→ WORK ORDER: Check each line of the entries for "button" and report the ones that have it.

****************

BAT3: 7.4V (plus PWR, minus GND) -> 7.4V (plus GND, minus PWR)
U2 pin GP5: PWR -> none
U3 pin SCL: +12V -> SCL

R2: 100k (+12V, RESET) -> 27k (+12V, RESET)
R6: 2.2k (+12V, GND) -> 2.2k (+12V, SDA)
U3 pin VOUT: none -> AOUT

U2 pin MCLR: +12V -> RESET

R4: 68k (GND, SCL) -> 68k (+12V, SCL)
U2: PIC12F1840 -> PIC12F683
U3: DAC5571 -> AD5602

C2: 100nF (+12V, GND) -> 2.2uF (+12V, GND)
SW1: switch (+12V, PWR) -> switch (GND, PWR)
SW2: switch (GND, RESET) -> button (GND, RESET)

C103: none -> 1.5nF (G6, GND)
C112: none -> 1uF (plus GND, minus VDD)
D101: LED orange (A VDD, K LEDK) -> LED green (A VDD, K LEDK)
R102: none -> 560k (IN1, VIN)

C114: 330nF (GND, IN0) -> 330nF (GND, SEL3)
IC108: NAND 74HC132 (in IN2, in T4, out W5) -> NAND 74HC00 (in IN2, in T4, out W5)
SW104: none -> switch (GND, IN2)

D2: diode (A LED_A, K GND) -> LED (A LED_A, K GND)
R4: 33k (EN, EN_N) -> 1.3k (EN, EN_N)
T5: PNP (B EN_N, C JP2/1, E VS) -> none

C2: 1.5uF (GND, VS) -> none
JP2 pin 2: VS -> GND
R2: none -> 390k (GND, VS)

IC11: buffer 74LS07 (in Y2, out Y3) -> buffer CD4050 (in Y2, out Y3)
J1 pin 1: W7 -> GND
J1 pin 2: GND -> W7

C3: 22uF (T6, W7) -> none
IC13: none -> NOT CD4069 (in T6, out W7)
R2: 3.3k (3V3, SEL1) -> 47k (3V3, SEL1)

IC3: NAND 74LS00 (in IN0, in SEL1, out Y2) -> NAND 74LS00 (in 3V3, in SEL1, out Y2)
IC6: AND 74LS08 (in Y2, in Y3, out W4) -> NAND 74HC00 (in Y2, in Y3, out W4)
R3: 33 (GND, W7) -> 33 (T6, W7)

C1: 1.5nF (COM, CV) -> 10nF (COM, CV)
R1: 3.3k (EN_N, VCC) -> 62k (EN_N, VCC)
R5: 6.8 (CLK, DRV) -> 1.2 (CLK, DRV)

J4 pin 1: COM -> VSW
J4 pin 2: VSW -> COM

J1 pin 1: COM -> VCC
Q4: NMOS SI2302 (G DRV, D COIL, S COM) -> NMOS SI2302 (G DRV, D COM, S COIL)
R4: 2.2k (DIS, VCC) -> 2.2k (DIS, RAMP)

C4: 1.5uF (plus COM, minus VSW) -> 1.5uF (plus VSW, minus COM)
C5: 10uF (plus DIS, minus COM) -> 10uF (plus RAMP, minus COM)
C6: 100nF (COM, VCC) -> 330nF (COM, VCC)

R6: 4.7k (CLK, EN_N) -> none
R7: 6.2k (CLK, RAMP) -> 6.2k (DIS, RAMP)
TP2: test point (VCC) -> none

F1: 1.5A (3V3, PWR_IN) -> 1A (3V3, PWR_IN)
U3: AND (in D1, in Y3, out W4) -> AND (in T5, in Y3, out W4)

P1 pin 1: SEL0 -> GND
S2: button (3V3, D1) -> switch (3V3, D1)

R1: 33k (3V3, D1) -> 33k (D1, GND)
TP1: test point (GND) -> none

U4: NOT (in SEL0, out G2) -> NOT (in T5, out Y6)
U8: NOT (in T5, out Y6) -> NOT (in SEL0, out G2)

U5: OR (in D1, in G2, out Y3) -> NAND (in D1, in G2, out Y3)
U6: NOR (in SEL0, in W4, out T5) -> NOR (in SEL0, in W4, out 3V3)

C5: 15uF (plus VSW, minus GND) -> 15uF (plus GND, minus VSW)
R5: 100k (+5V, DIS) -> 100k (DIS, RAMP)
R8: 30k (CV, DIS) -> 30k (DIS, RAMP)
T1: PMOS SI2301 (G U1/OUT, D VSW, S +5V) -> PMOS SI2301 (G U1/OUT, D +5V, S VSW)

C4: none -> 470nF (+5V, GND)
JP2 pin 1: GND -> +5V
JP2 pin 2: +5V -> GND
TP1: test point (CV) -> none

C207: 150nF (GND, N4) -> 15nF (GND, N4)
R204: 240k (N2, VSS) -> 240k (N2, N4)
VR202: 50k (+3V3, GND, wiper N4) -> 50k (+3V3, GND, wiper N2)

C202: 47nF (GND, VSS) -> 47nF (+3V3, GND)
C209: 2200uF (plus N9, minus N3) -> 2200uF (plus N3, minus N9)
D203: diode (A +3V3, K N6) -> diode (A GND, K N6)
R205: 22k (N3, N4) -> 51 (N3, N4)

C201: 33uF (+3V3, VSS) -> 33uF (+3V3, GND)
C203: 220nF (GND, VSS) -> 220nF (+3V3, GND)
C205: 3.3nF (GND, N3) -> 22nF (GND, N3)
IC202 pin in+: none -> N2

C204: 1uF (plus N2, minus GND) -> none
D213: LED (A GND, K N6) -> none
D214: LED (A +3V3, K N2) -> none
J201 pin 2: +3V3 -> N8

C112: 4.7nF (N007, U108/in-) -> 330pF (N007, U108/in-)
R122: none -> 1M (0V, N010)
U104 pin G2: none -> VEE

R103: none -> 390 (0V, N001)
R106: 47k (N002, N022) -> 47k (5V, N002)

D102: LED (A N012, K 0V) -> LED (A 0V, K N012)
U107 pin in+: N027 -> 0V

****************

→ COMPLETED TASK:
SW2: switch (GND, RESET) -> button (GND, RESET)
S2: button (3V3, D1) -> switch (3V3, D1)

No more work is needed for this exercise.